**EXERCISE INPUT:**
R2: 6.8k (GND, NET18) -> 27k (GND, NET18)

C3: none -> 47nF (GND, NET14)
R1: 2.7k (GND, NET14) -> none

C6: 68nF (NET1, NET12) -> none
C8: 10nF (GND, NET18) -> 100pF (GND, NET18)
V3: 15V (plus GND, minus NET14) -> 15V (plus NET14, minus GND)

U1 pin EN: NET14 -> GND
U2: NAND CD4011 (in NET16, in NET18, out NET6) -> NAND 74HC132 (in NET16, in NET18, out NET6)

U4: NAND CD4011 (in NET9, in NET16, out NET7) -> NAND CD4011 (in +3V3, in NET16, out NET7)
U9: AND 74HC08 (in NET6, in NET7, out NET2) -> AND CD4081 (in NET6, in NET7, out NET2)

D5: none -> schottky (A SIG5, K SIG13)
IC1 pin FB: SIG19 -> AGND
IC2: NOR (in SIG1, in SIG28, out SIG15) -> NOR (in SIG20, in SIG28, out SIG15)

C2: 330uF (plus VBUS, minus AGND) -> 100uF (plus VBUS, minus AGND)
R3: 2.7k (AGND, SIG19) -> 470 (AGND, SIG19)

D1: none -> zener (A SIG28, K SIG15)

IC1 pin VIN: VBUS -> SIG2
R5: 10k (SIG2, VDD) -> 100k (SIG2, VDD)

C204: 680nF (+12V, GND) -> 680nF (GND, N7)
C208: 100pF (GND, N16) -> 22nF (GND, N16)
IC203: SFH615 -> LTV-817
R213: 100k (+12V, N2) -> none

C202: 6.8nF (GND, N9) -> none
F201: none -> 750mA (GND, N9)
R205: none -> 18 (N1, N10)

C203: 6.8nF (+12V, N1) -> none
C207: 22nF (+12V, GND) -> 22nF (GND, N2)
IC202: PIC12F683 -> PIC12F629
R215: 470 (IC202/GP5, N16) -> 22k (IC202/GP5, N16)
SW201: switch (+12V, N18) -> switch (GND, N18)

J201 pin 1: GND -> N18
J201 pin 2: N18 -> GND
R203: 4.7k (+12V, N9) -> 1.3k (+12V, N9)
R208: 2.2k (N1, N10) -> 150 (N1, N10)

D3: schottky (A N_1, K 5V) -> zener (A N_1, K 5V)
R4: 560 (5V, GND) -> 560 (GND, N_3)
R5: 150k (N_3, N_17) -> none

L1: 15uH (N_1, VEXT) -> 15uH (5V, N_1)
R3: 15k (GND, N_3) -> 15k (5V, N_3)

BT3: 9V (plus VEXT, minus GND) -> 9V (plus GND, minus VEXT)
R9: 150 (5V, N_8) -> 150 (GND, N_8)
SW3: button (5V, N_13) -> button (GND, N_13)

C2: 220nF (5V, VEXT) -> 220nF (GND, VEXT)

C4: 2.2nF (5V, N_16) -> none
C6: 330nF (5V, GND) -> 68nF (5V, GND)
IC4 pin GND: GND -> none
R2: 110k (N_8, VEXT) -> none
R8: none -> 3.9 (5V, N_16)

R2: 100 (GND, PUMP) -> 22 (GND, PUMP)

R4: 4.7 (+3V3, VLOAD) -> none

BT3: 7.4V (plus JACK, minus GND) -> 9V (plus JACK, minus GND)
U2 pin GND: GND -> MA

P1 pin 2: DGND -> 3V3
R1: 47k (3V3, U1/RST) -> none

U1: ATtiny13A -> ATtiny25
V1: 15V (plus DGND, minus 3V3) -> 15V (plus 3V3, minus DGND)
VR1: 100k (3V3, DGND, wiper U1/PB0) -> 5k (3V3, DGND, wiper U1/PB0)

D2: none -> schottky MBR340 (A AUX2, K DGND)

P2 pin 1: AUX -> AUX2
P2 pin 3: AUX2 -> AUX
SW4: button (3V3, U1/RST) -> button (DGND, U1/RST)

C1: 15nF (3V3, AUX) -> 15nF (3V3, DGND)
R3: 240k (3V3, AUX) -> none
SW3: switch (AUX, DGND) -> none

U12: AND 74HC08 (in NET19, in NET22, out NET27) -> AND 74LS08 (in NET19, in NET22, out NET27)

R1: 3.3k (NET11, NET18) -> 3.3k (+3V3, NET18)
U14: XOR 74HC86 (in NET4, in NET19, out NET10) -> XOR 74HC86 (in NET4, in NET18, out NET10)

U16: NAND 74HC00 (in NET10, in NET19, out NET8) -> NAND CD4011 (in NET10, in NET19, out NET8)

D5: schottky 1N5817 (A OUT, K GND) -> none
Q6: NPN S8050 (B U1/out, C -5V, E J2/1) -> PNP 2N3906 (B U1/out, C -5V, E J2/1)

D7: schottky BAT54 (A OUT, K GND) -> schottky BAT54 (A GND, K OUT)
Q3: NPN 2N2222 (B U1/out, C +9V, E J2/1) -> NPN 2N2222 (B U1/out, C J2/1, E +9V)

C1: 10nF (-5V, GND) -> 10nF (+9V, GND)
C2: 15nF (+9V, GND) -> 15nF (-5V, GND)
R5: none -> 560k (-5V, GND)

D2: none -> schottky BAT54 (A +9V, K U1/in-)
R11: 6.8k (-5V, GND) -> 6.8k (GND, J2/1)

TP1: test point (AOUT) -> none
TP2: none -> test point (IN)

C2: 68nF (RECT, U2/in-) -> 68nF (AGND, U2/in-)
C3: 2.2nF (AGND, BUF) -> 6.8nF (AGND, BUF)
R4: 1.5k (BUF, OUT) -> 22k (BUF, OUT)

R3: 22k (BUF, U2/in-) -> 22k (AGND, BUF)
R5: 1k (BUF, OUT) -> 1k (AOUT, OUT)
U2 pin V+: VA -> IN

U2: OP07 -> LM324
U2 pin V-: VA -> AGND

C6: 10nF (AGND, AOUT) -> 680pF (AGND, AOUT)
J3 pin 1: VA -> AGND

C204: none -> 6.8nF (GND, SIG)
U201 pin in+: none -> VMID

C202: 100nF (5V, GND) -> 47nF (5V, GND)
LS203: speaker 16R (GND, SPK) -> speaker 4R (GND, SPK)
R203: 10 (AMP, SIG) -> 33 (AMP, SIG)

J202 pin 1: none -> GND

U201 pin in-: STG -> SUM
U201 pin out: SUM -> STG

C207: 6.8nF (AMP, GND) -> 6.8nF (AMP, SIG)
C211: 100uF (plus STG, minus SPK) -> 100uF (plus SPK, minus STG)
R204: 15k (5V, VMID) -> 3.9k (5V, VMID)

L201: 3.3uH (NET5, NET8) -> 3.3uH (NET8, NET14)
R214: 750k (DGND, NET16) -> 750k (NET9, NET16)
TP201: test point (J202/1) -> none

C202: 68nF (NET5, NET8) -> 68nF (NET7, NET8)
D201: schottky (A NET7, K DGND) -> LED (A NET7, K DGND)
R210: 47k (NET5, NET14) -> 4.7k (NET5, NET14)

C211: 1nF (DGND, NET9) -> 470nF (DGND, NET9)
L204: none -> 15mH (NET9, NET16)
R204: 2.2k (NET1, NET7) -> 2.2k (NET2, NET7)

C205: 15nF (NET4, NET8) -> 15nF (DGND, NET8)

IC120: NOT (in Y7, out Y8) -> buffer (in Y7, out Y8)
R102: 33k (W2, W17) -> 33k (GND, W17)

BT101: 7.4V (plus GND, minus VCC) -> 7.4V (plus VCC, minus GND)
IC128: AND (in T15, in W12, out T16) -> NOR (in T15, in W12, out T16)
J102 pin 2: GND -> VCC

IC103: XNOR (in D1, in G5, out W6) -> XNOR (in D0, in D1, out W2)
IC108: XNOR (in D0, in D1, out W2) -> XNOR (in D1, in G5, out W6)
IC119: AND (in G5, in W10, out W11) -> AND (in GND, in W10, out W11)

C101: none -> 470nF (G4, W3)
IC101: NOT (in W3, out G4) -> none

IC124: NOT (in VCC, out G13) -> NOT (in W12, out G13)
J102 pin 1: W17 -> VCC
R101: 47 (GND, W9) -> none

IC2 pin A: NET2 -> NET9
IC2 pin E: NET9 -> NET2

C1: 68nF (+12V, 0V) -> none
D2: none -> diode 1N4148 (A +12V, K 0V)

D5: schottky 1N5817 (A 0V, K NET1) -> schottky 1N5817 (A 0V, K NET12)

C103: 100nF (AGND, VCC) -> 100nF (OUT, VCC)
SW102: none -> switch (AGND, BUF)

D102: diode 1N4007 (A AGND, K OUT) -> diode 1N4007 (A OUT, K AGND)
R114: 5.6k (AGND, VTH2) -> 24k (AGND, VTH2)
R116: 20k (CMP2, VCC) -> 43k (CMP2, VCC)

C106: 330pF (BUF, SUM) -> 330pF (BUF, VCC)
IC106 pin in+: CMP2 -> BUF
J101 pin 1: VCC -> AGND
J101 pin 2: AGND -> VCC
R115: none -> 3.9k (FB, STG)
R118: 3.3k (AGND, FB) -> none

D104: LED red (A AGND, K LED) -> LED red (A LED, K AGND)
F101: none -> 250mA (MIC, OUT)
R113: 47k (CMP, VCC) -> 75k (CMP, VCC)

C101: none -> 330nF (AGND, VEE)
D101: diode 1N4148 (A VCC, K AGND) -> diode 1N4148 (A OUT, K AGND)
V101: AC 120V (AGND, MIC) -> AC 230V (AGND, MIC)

**WHAT YOU WILL DO:**
Wherever a line of the listing above contains the string "DGND", copy that line.

**SOLUTION TO THE EXERCISE:**
P1 pin 2: DGND -> 3V3
V1: 15V (plus DGND, minus 3V3) -> 15V (plus 3V3, minus DGND)
VR1: 100k (3V3, DGND, wiper U1/PB0) -> 5k (3V3, DGND, wiper U1/PB0)
D2: none -> schottky MBR340 (A AUX2, K DGND)
SW4: button (3V3, U1/RST) -> button (DGND, U1/RST)
C1: 15nF (3V3, AUX) -> 15nF (3V3, DGND)
SW3: switch (AUX, DGND) -> none
R214: 750k (DGND, NET16) -> 750k (NET9, NET16)
D201: schottky (A NET7, K DGND) -> LED (A NET7, K DGND)
C211: 1nF (DGND, NET9) -> 470nF (DGND, NET9)
C205: 15nF (NET4, NET8) -> 15nF (DGND, NET8)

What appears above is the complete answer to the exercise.